:: Task directions ::
Each line of the records must appear in your answer exactly, with no pictures.

*** Opening of Provided entries ***

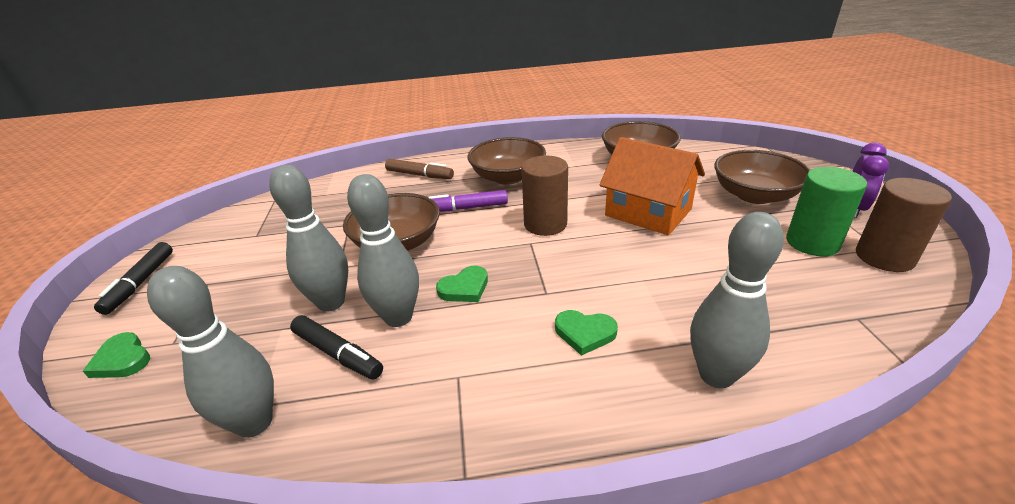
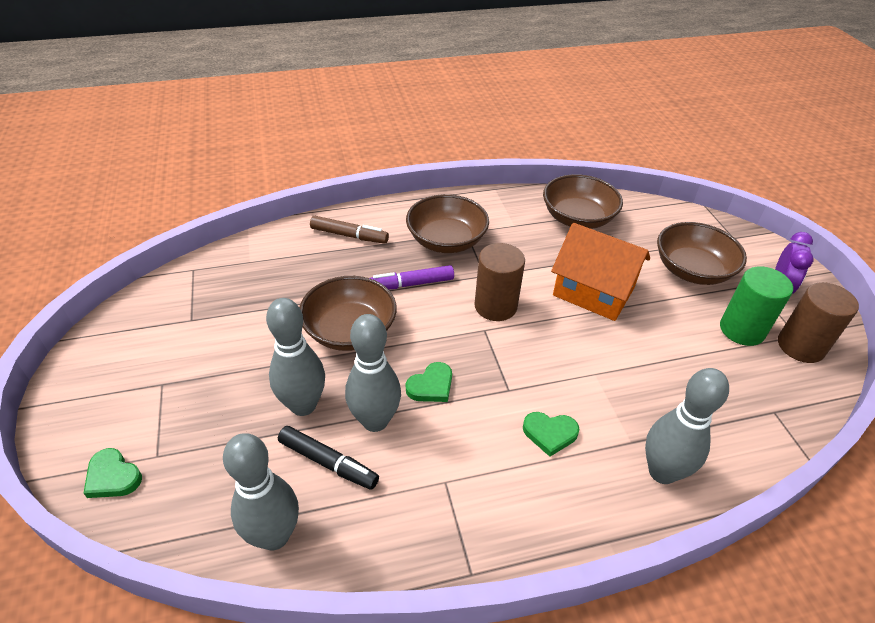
camera: 10 degrees left, 10 degrees up
(140, 283) = (86, 384): black marker -> none

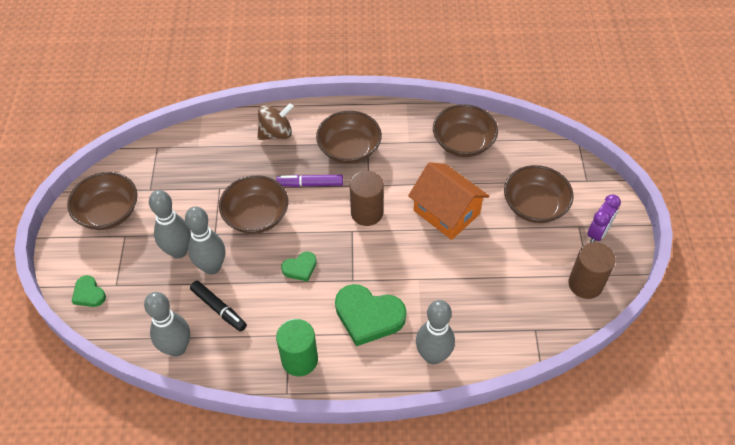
camera: 15 degrees right, 10 degrees up
(132, 357) = (108, 212): none -> brown bowl
(349, 235) = (276, 133): brown marker -> brown spinning top
(375, 421) = (255, 286): grey bowling pin -> grey bowling pin (178, 251)
(550, 433) = (368, 316): green heart -> green heart, size x1.93
(742, 330) = (546, 263): green cylinder -> green cylinder (299, 360)

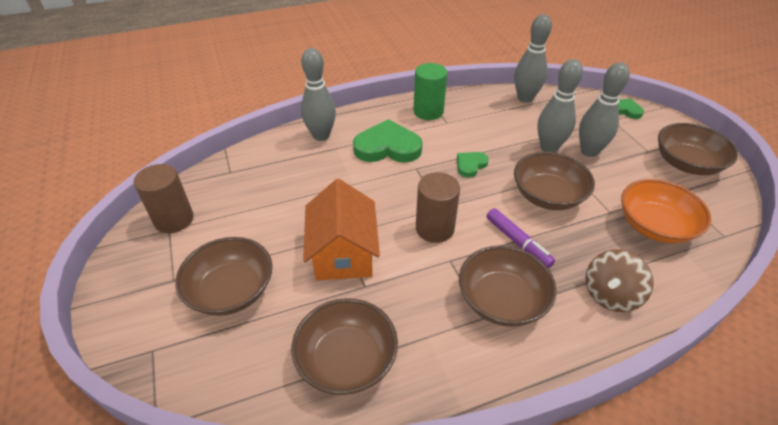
camera: 160 degrees right, 10 degrees down
(198, 167) = (654, 226): none -> orange bowl
(219, 309) = (515, 124): black marker -> none
(310, 184) = (517, 242): purple marker -> purple marker turned 75 degrees clockwise
(446, 212) = (343, 253): orange house -> orange house turned 60 degrees clockwise
(597, 233) = (149, 277): purple clock -> none

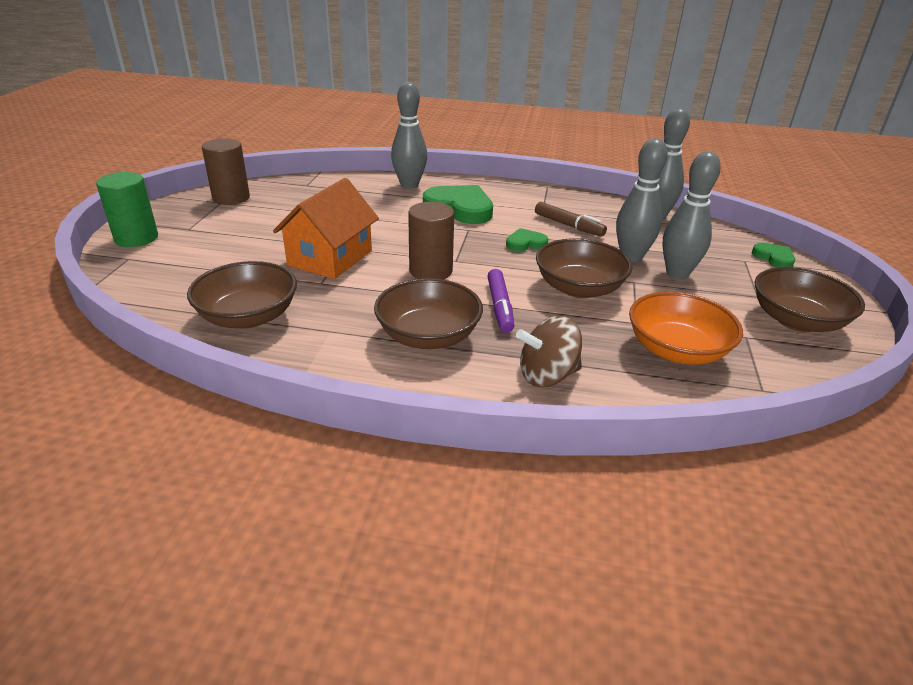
camera: 30 degrees right, 10 degrees down
(231, 291) = (218, 248): brown bowl -> none
(428, 111) = (533, 197): green cylinder -> green cylinder (136, 238)
(480, 132) = (568, 225): none -> brown marker

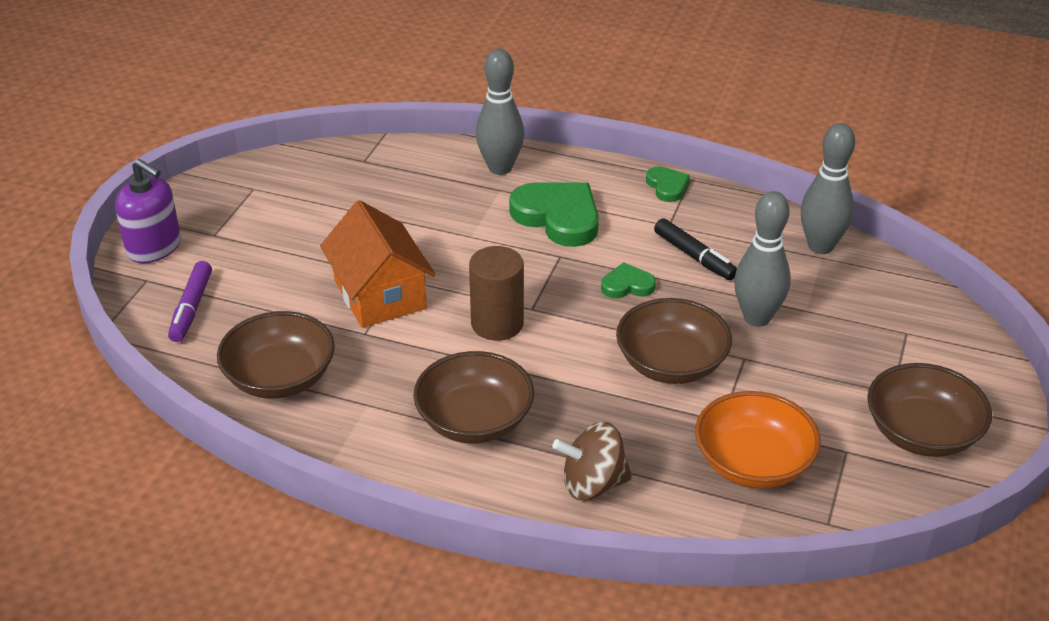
camera: 10 degrees right, 5 degrees up
(136, 238) = (154, 247): green cylinder -> purple soap dispenser
(231, 198) = (266, 181): brown cylinder -> none
(330, 258) = (380, 294): orange house -> orange house turned 60 degrees counterclockwise
(500, 307) = (566, 385): purple marker -> purple marker (191, 308)
(568, 225) = (694, 256): brown marker -> black marker
(677, 274) = (805, 349): grey bowling pin -> none
(774, 258) = (948, 331): green heart -> green heart (667, 186)

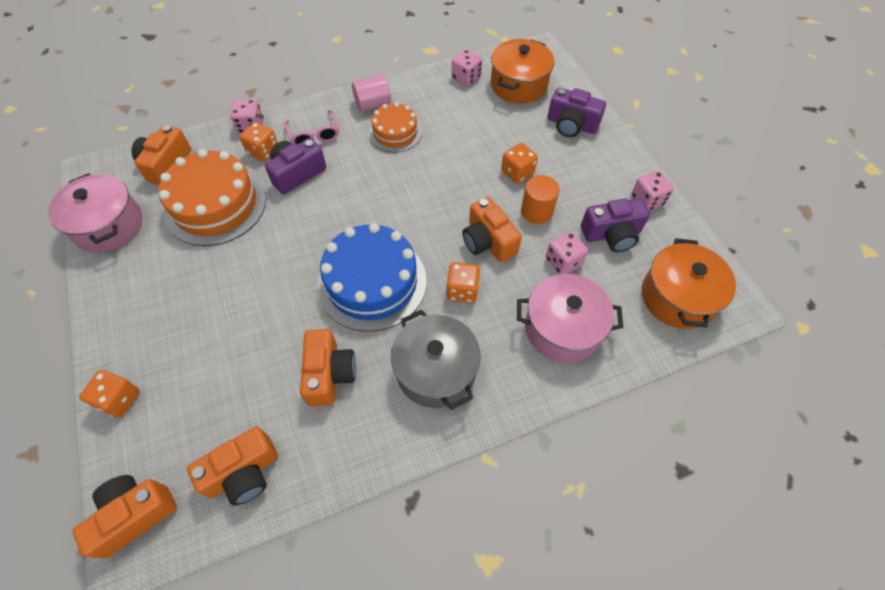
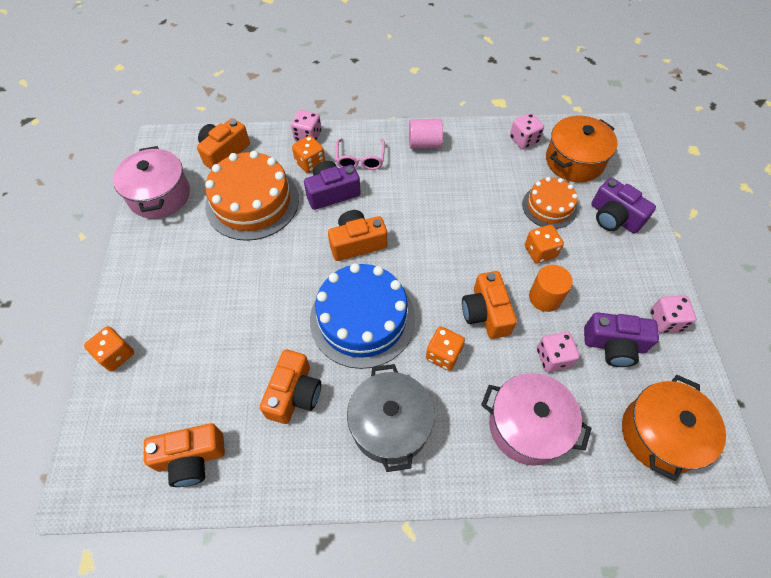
camera: 20 degrees right, 0 degrees up
(135, 515) = (94, 462): orange camera -> orange camera (357, 243)
(395, 133) = (435, 178): orange cake -> orange cake (549, 206)

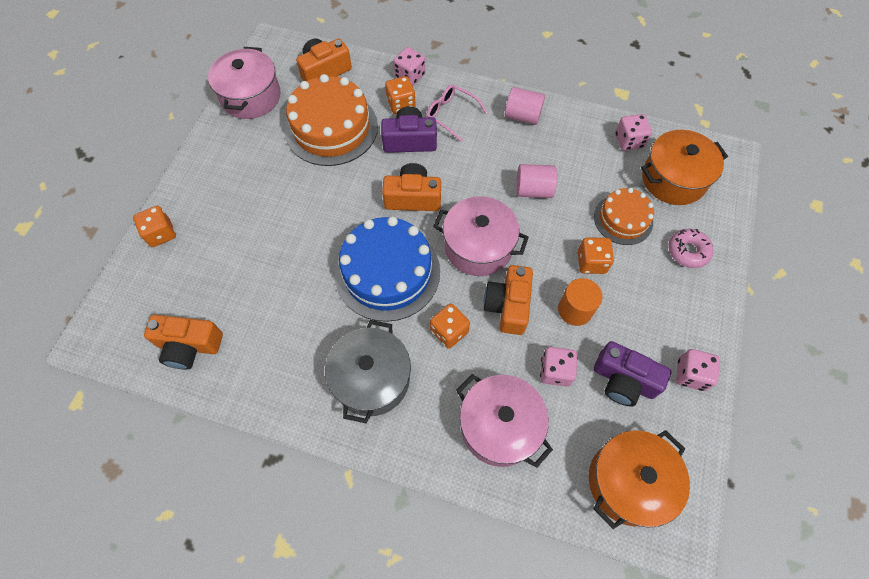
camera: 20 degrees right, 5 degrees up
(294, 394) = (297, 320): orange camera -> none
(360, 160) = (451, 114): pink glasses -> pink glasses turned 105 degrees clockwise
(436, 269) = (478, 247): none -> pink pot
(462, 204) = (533, 190): none -> pink cylinder
(614, 217) = (688, 251): purple camera -> pink donut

*** Close of Provided entries ***

:: Result ::
camera: 10 degrees left, 10 degrees up
(140, 283) = (86, 384): black marker -> none

camera: 15 degrees right, 10 degrees up
(132, 357) = (108, 212): none -> brown bowl
(349, 235) = (276, 133): brown marker -> brown spinning top
(375, 421) = (255, 286): grey bowling pin -> grey bowling pin (178, 251)
(550, 433) = (368, 316): green heart -> green heart, size x1.93
(742, 330) = (546, 263): green cylinder -> green cylinder (299, 360)

camera: 160 degrees right, 10 degrees down
(198, 167) = (654, 226): none -> orange bowl
(219, 309) = (515, 124): black marker -> none
(310, 184) = (517, 242): purple marker -> purple marker turned 75 degrees clockwise
(446, 212) = (343, 253): orange house -> orange house turned 60 degrees clockwise
(597, 233) = (149, 277): purple clock -> none

camera: 30 degrees right, 10 degrees down
(231, 291) = (218, 248): brown bowl -> none
(428, 111) = (533, 197): green cylinder -> green cylinder (136, 238)
(480, 132) = (568, 225): none -> brown marker

camera: 10 degrees right, 5 degrees up
(136, 238) = (154, 247): green cylinder -> purple soap dispenser
(231, 198) = (266, 181): brown cylinder -> none
(330, 258) = (380, 294): orange house -> orange house turned 60 degrees counterclockwise
(500, 307) = (566, 385): purple marker -> purple marker (191, 308)
(568, 225) = (694, 256): brown marker -> black marker
(677, 274) = (805, 349): grey bowling pin -> none
(774, 258) = (948, 331): green heart -> green heart (667, 186)

camera: 20 degrees right, 0 degrees up
(135, 515) = (94, 462): orange camera -> orange camera (357, 243)
(395, 133) = (435, 178): orange cake -> orange cake (549, 206)

camera: 20 degrees right, 5 degrees up
(294, 394) = (297, 320): orange camera -> none
(360, 160) = (451, 114): pink glasses -> pink glasses turned 105 degrees clockwise
(436, 269) = (478, 247): none -> pink pot
(462, 204) = (533, 190): none -> pink cylinder
(614, 217) = (688, 251): purple camera -> pink donut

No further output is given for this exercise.